Only the stretch of the listing below that runs from the line with "grey brick A4" through the line with "none -> red tile G12 level 1" is to be printed, exactly and with both ends.

Information supplied =
◆ ◆ ◆ ◆

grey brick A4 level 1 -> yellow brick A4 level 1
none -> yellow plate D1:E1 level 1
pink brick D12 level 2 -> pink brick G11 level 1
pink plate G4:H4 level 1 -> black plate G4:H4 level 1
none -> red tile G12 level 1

◆ ◆ ◆ ◆

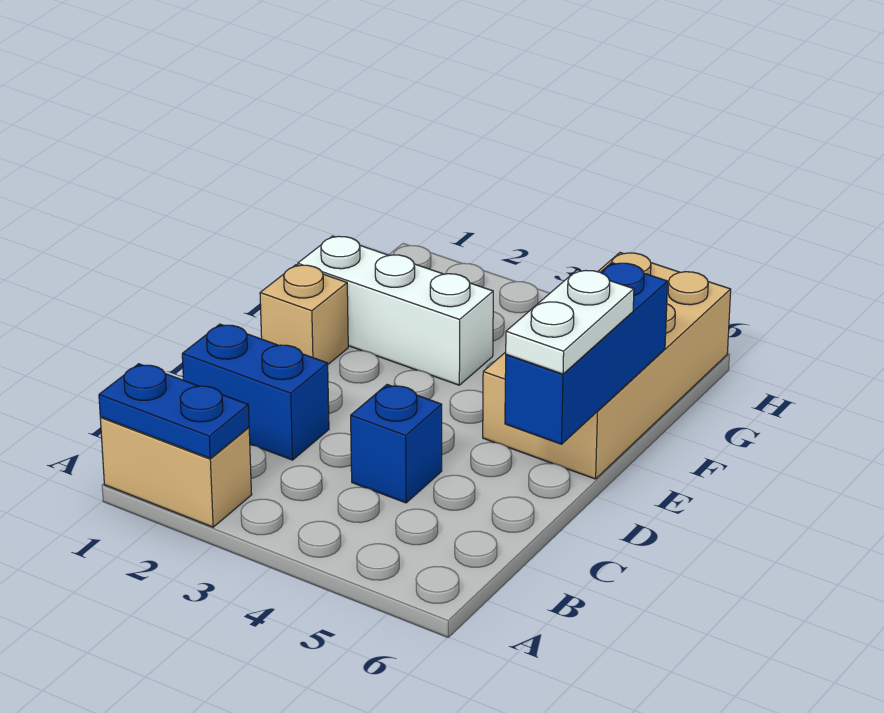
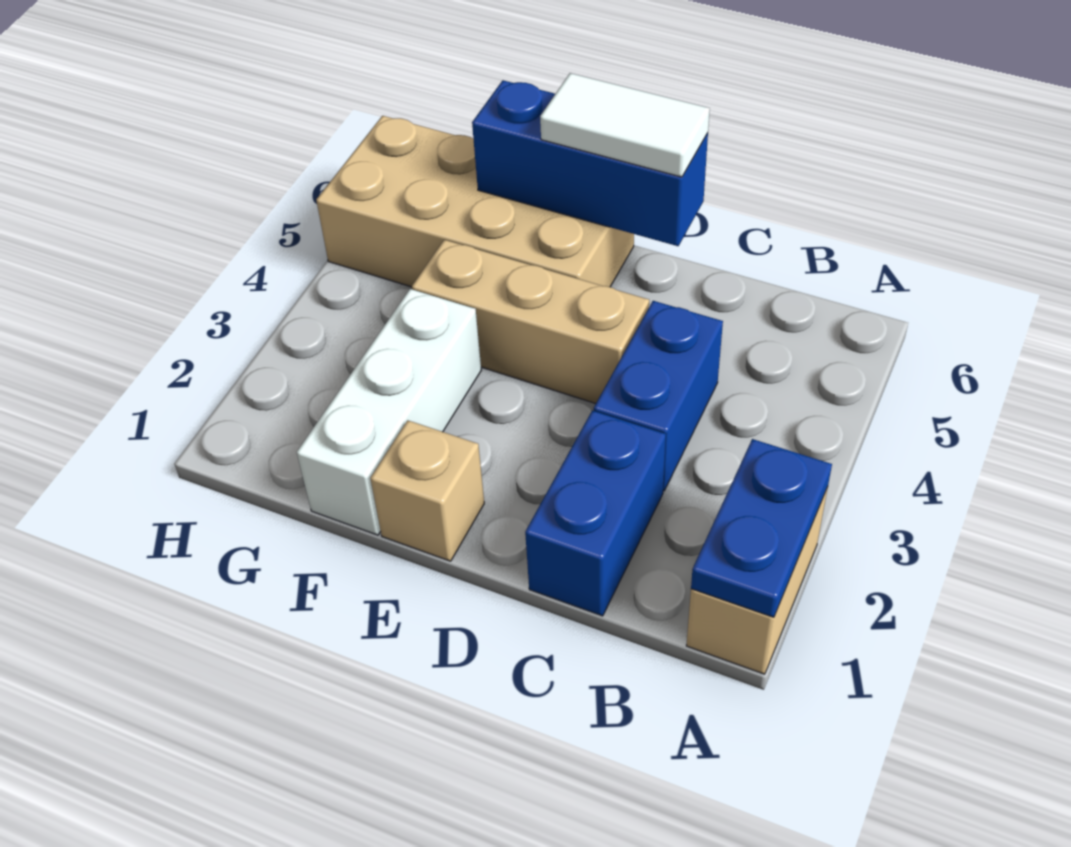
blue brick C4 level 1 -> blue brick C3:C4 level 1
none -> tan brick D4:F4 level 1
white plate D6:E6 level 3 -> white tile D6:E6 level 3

◆ ◆ ◆ ◆

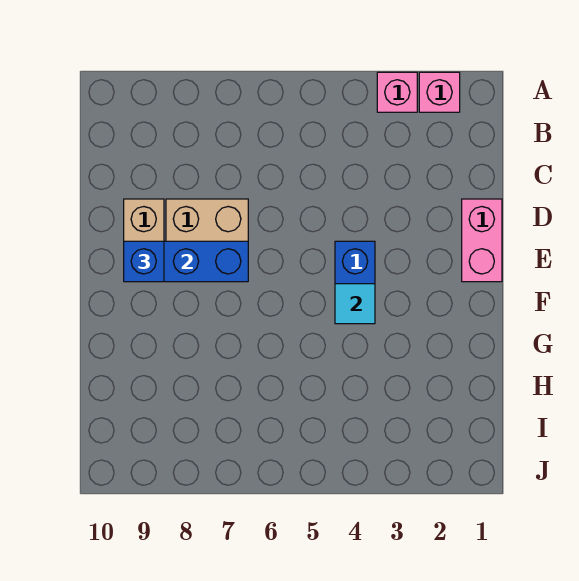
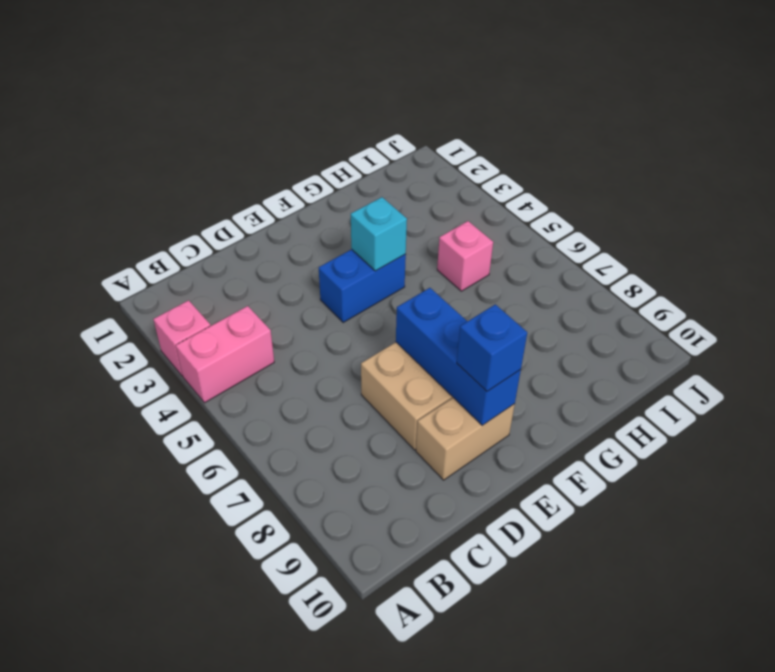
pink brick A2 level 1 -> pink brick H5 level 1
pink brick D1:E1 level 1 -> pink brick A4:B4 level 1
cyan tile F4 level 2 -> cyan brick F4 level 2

◆ ◆ ◆ ◆

Answer to this task =
grey brick A4 level 1 -> yellow brick A4 level 1
none -> yellow plate D1:E1 level 1
pink brick D12 level 2 -> pink brick G11 level 1
pink plate G4:H4 level 1 -> black plate G4:H4 level 1
none -> red tile G12 level 1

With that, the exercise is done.